### PROBLEM DETAILS
From the material below, set down exactly the lines that run from the one containing "grey ring: 5 -> 8" to the one containing "white strawberry: 2 -> 4", minus the pictures.

### PROVIDED DATA
= Beginning of Section =

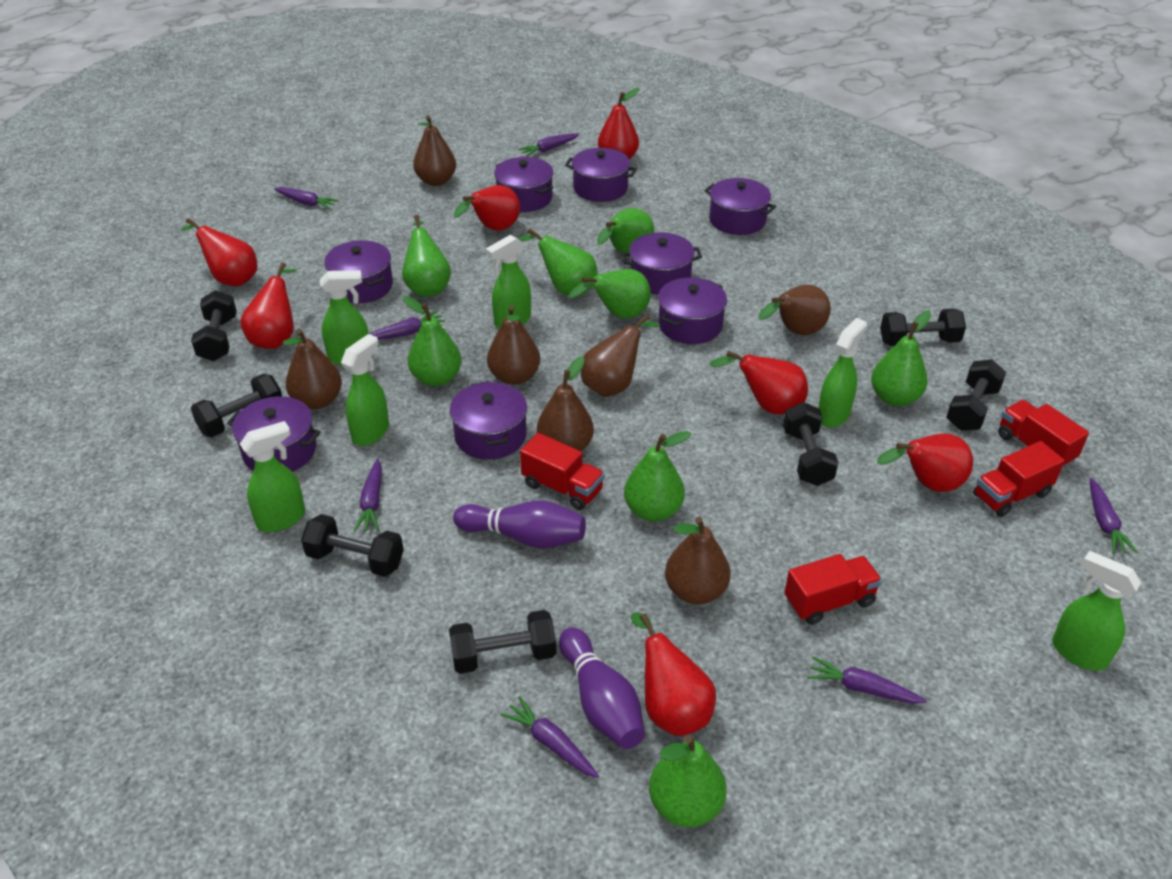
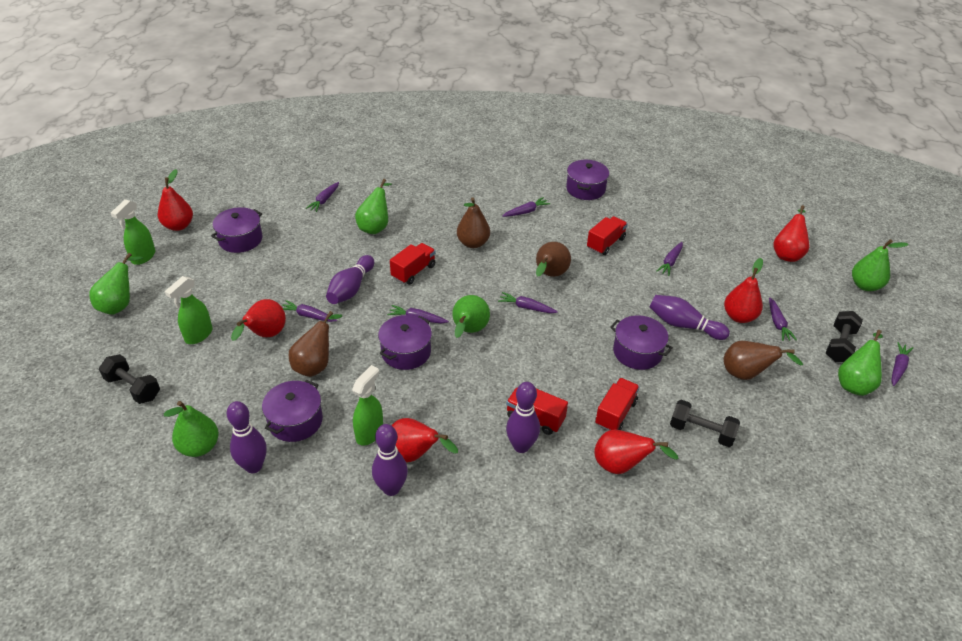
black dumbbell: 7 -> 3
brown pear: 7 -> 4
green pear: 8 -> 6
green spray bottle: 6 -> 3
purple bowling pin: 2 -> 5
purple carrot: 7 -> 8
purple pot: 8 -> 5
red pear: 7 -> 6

= End of Section =
= Beginning of Section =

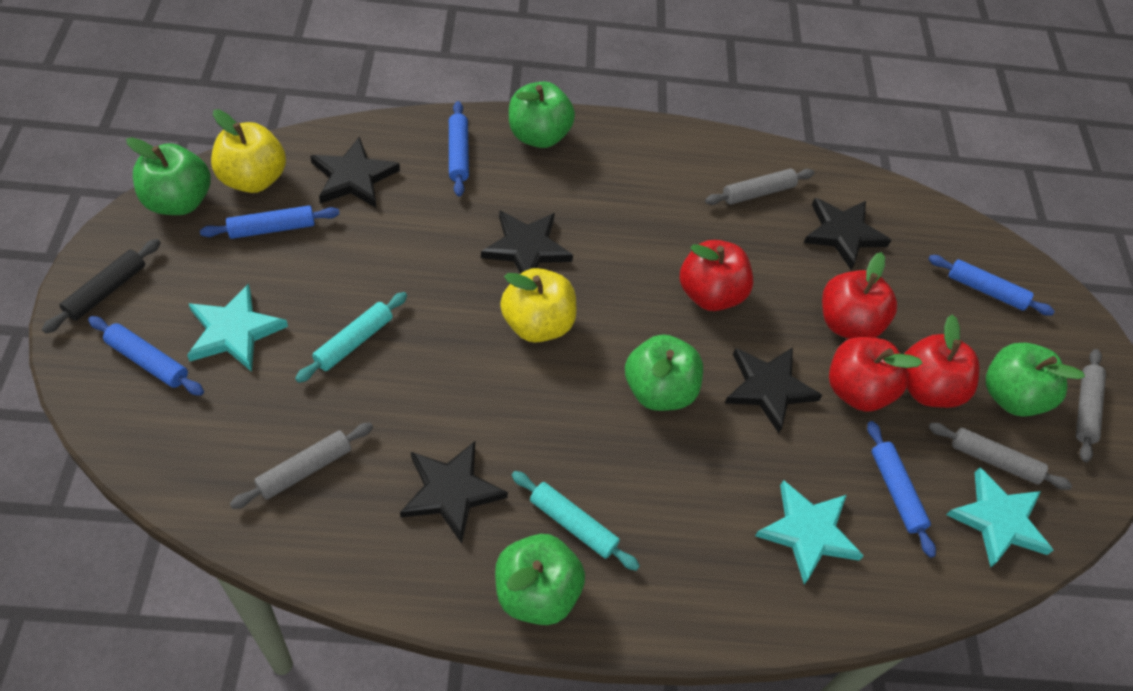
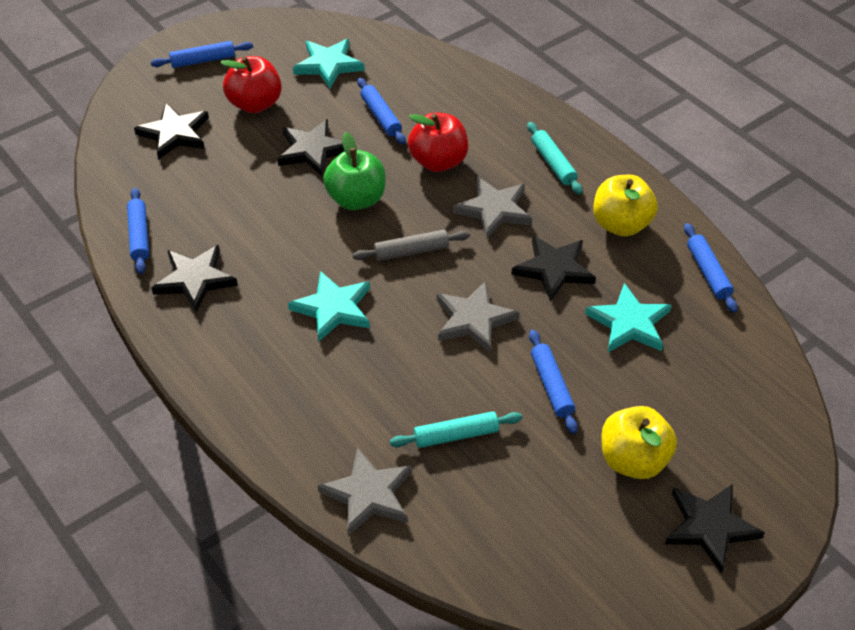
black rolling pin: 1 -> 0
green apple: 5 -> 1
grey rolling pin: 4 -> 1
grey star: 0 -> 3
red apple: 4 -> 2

= End of Section =
= Beginning of Section =

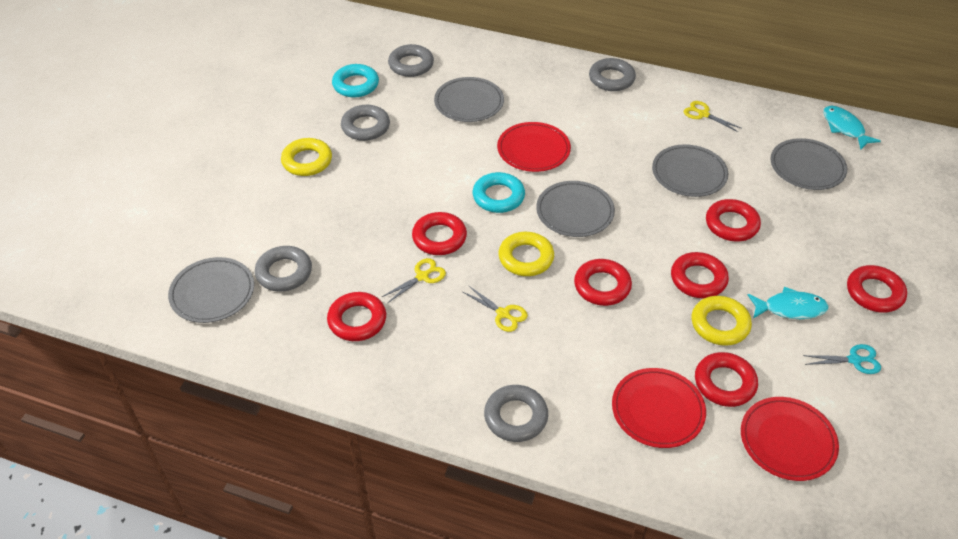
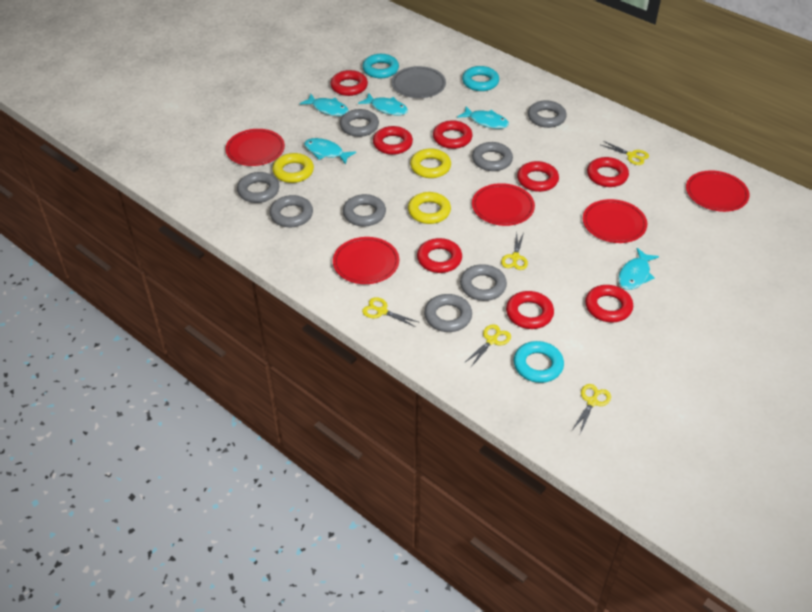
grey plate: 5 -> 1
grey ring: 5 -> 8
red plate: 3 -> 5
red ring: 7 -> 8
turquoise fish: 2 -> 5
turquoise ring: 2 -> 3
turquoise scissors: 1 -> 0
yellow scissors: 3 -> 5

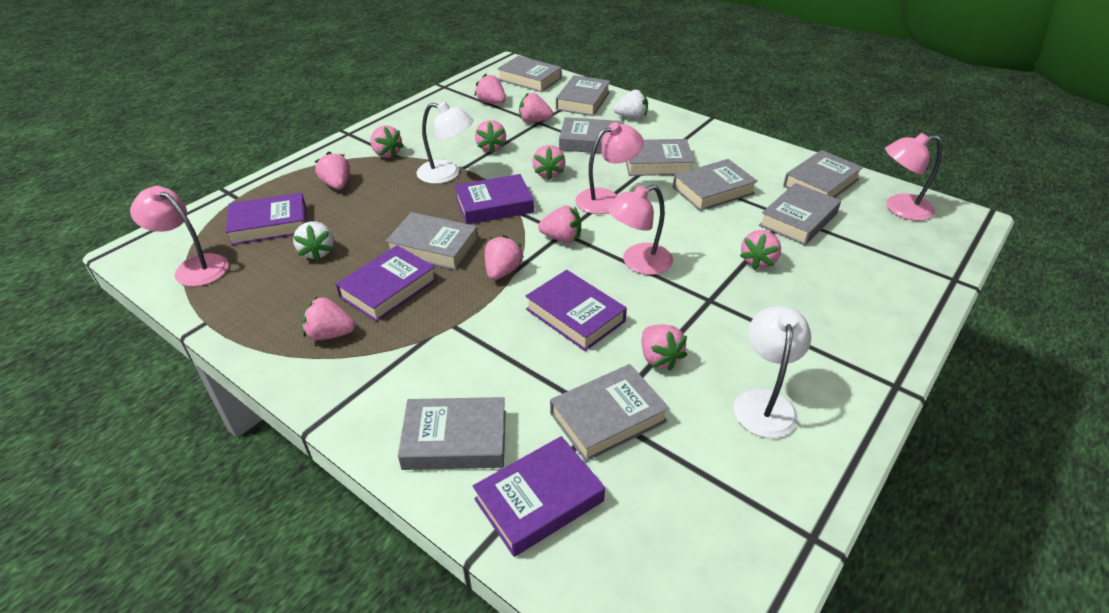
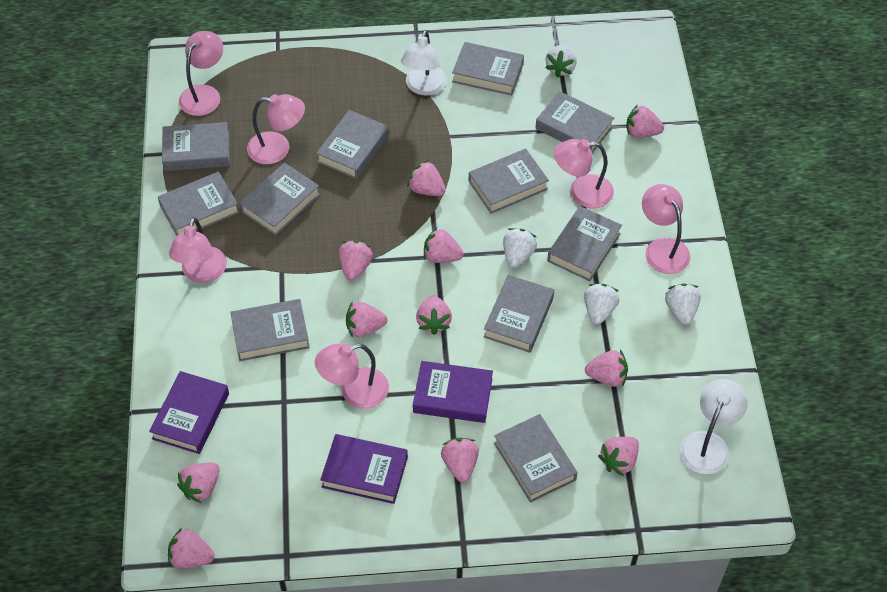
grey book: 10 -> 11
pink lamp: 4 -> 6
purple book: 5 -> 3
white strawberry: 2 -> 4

= End of Section =

### TASK ANSWER
grey ring: 5 -> 8
red plate: 3 -> 5
red ring: 7 -> 8
turquoise fish: 2 -> 5
turquoise ring: 2 -> 3
turquoise scissors: 1 -> 0
yellow scissors: 3 -> 5

grey book: 10 -> 11
pink lamp: 4 -> 6
purple book: 5 -> 3
white strawberry: 2 -> 4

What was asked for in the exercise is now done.